_DATA EXTRACTS_.
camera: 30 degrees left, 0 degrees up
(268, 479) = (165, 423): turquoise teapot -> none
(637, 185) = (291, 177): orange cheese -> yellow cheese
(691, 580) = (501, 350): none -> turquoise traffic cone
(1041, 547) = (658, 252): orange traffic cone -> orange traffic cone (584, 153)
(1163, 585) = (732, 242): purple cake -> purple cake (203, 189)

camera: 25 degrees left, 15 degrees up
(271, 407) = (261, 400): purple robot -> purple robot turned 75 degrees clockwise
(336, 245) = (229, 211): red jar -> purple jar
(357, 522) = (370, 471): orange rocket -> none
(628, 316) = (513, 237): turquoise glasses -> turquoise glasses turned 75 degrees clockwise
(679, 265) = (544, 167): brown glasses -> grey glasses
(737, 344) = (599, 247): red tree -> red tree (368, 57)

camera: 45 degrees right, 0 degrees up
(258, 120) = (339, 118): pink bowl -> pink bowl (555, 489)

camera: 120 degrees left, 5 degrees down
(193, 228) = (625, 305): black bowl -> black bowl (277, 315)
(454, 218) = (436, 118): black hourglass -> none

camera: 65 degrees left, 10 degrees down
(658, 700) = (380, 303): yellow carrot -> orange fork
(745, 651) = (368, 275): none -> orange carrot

_PROBLEM DETAILS_.
With the line holding "(637, 185) = (291, 177): orange" as the first and the line holding "(357, 522) = (370, 471): orange" as the last, set down that range of the entries above exactly, and nothing else.

_TASK RESULT_.
(637, 185) = (291, 177): orange cheese -> yellow cheese
(691, 580) = (501, 350): none -> turquoise traffic cone
(1041, 547) = (658, 252): orange traffic cone -> orange traffic cone (584, 153)
(1163, 585) = (732, 242): purple cake -> purple cake (203, 189)

camera: 25 degrees left, 15 degrees up
(271, 407) = (261, 400): purple robot -> purple robot turned 75 degrees clockwise
(336, 245) = (229, 211): red jar -> purple jar
(357, 522) = (370, 471): orange rocket -> none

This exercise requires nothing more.